◆ Exercise: An exact copy of the entries is required, with every image omitted.

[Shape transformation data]
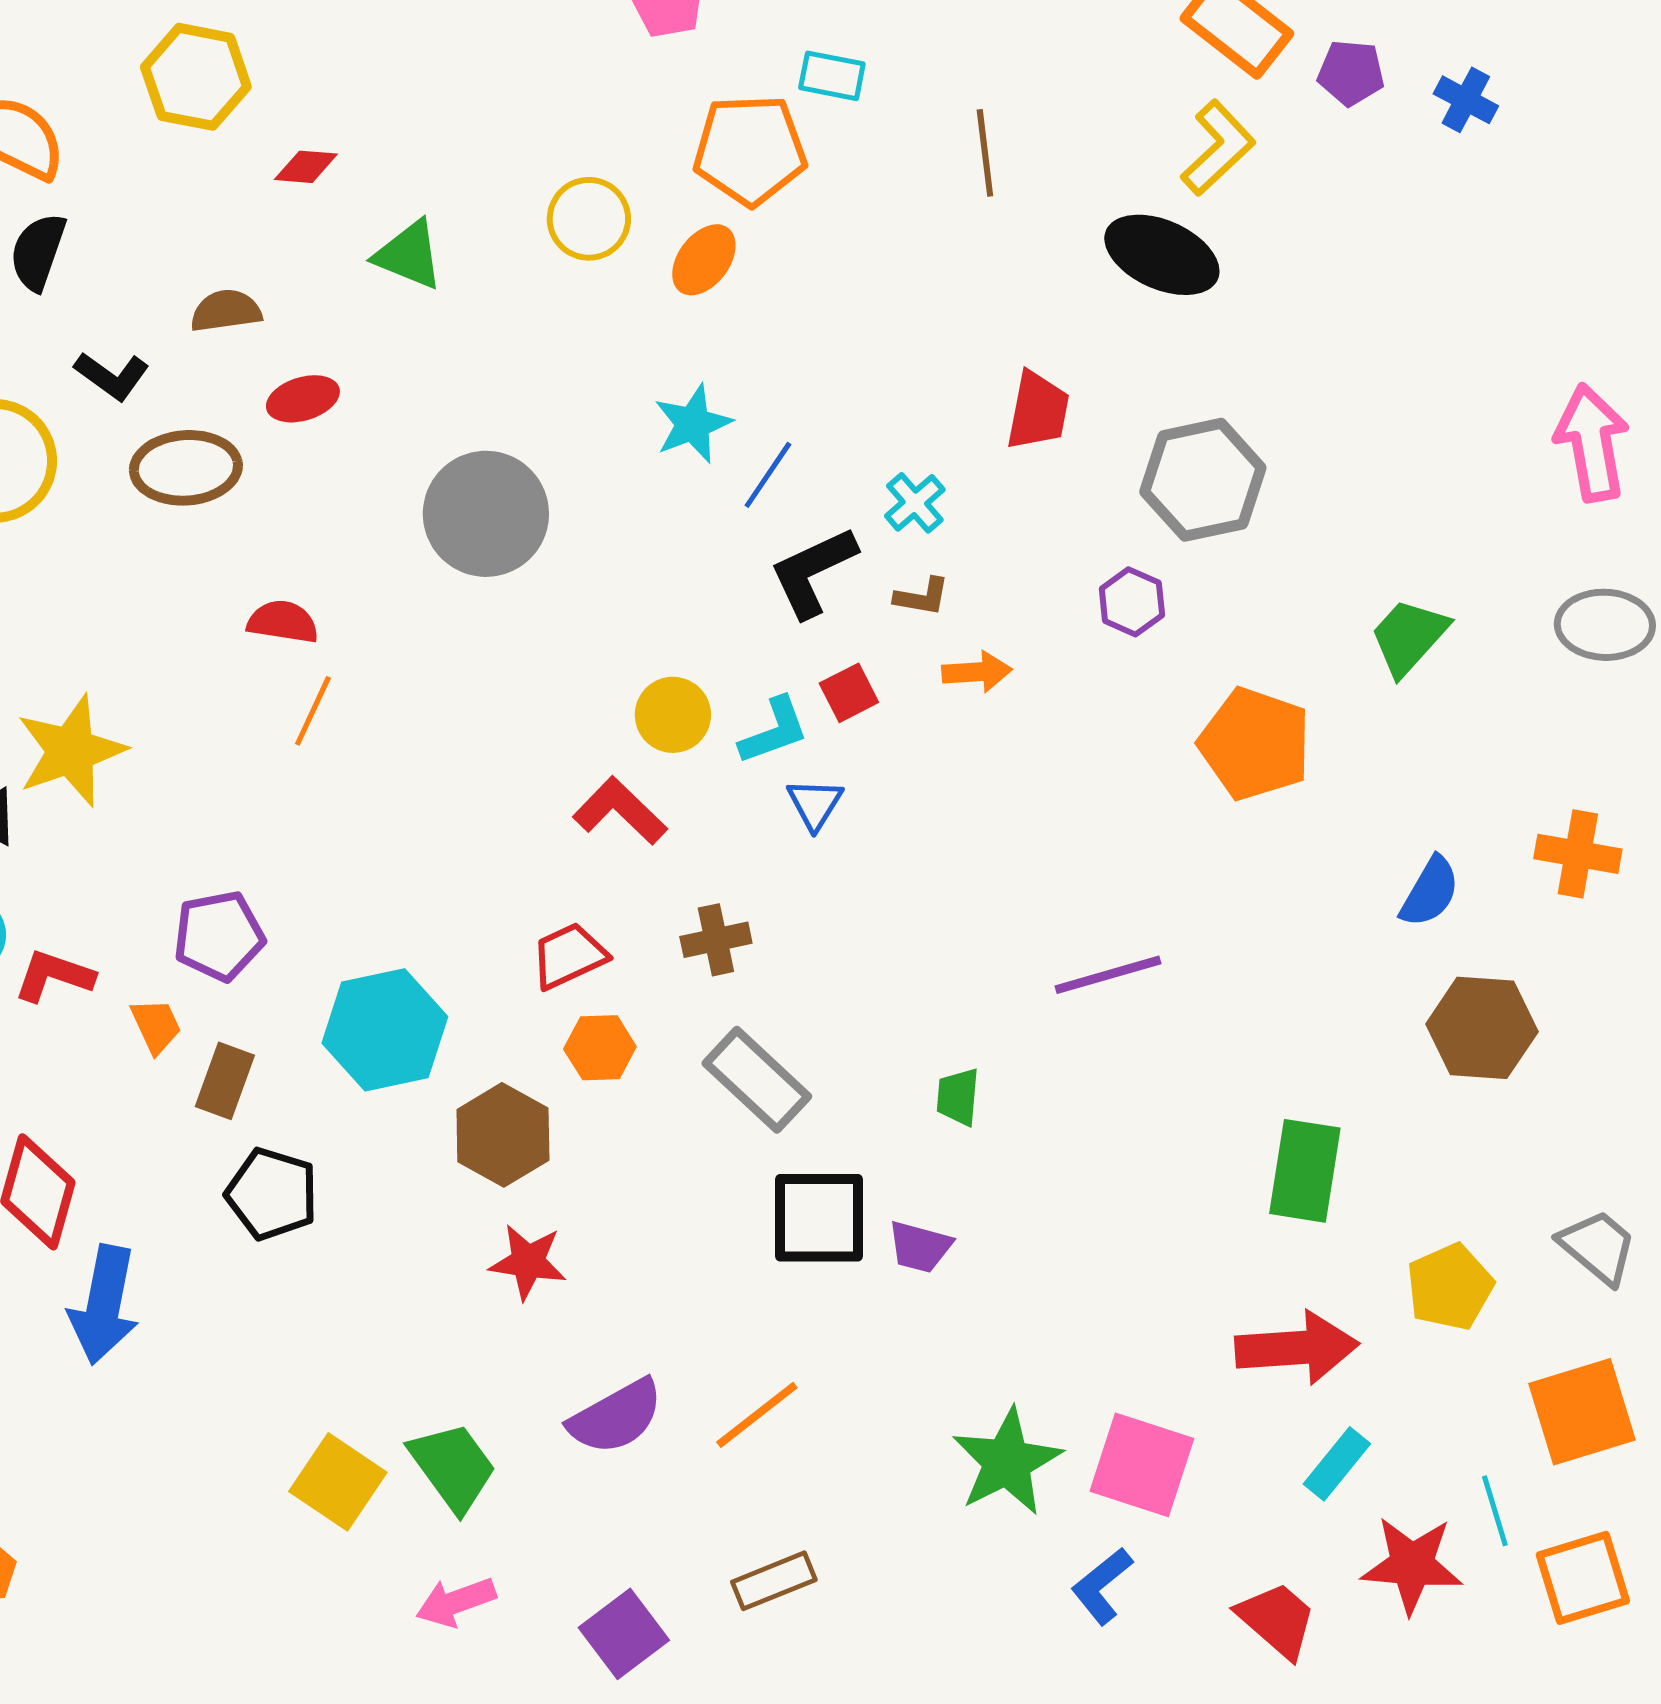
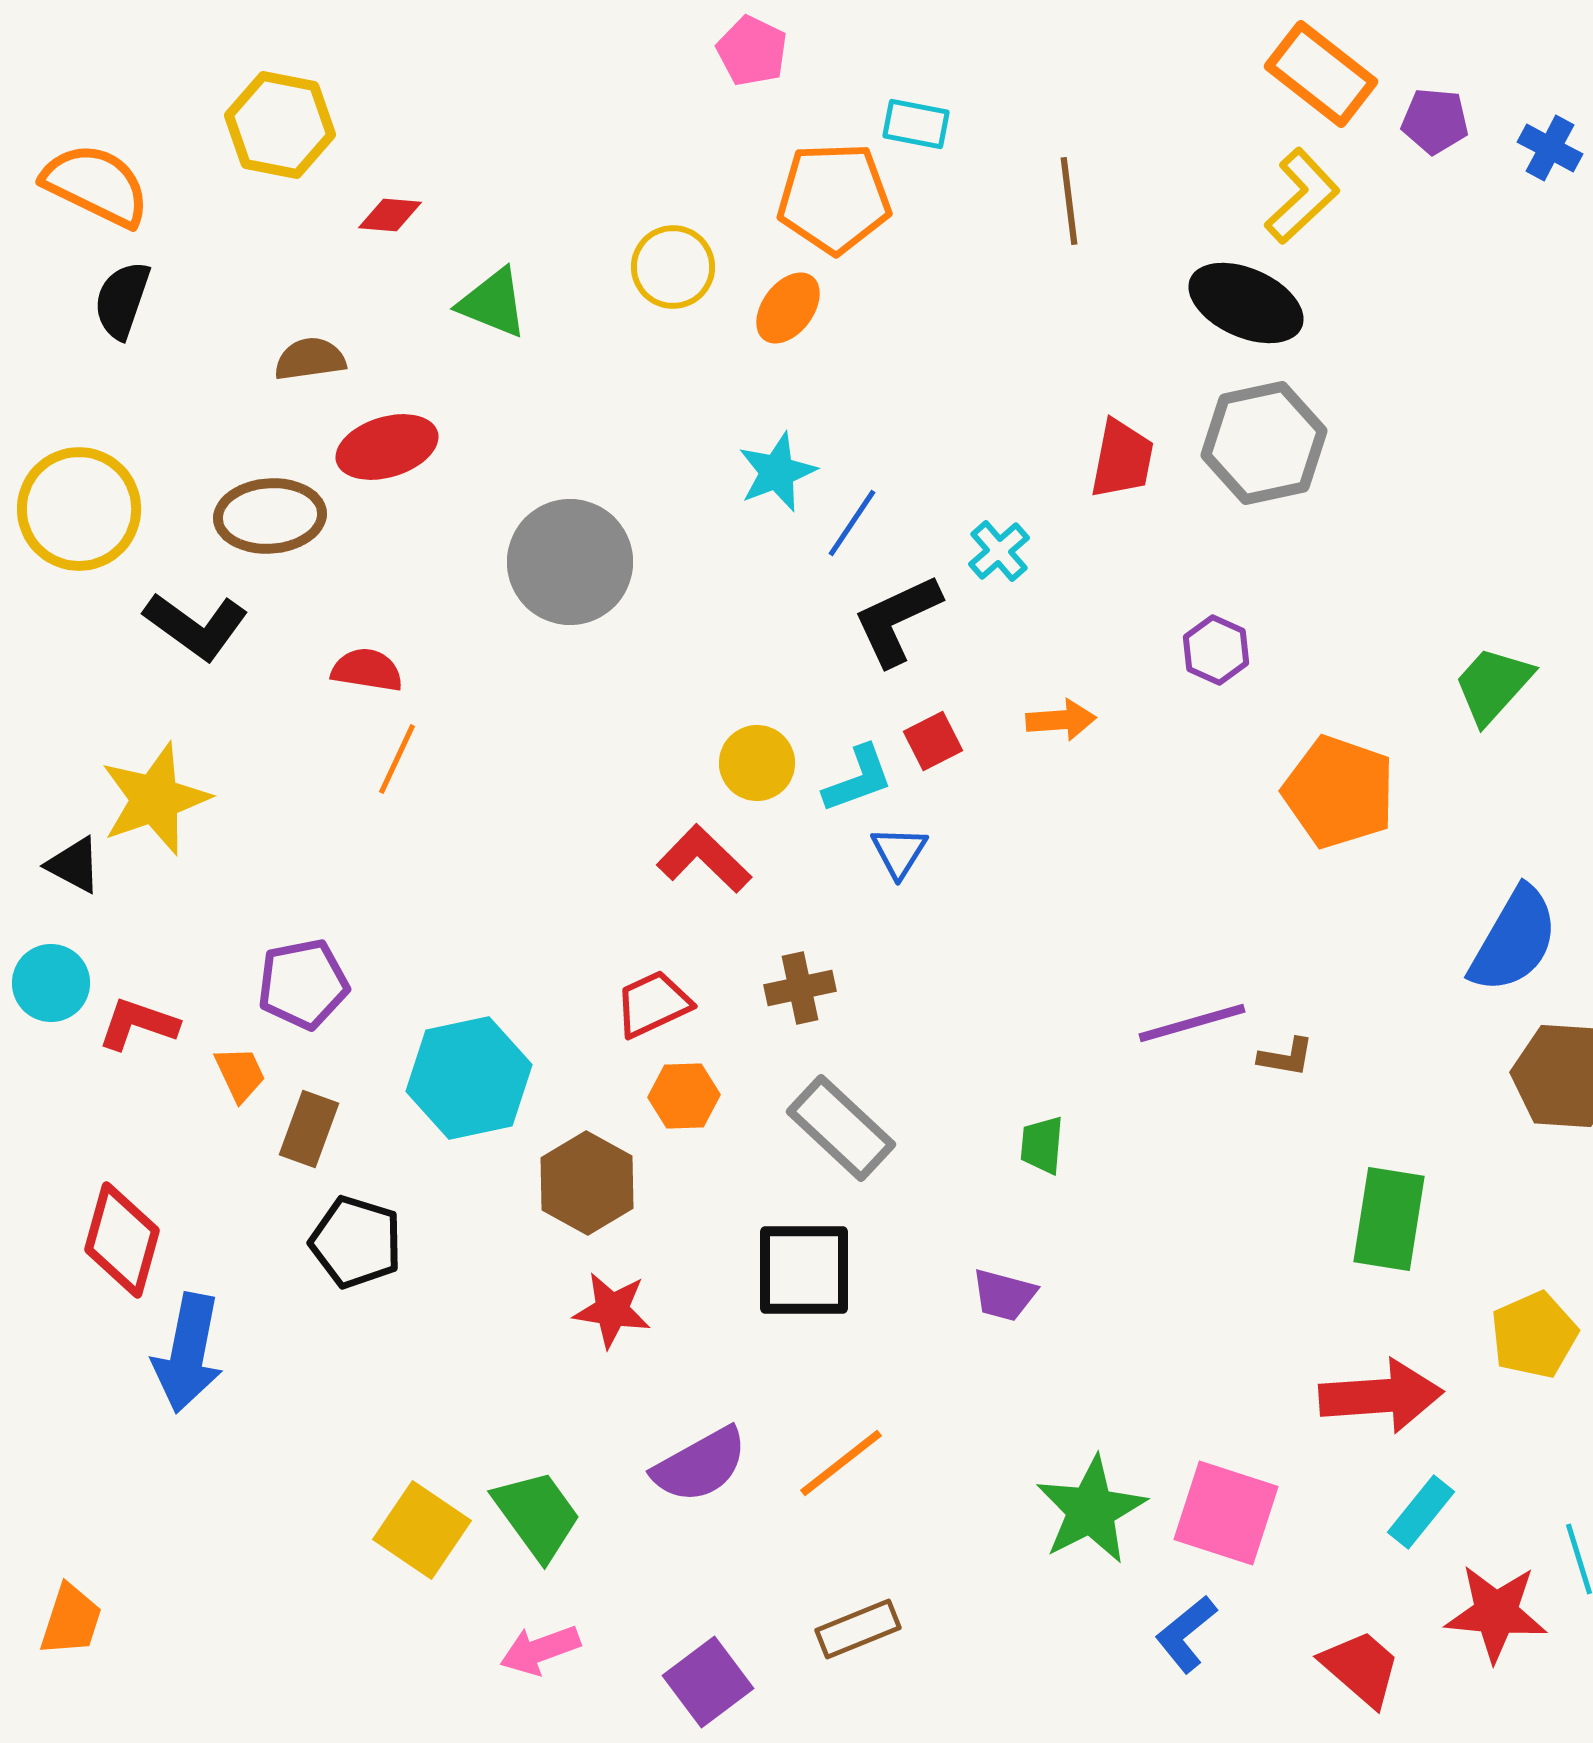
black L-shape: (112, 376) -> (196, 626), moved, size x1.4
red ellipse: (303, 399) -> (387, 447), size x1.4
gray hexagon: (1203, 480) -> (1264, 443), moved
brown L-shape: (922, 597) -> (1286, 1057), moved
blue semicircle: (1430, 892) -> (1514, 940), size x1.5
black square: (819, 1218) -> (804, 1270), moved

◆ Response to the task:
black L-shape: (112, 376) -> (196, 626), moved, size x1.4
red ellipse: (303, 399) -> (387, 447), size x1.4
gray hexagon: (1203, 480) -> (1264, 443), moved
brown L-shape: (922, 597) -> (1286, 1057), moved
blue semicircle: (1430, 892) -> (1514, 940), size x1.5
black square: (819, 1218) -> (804, 1270), moved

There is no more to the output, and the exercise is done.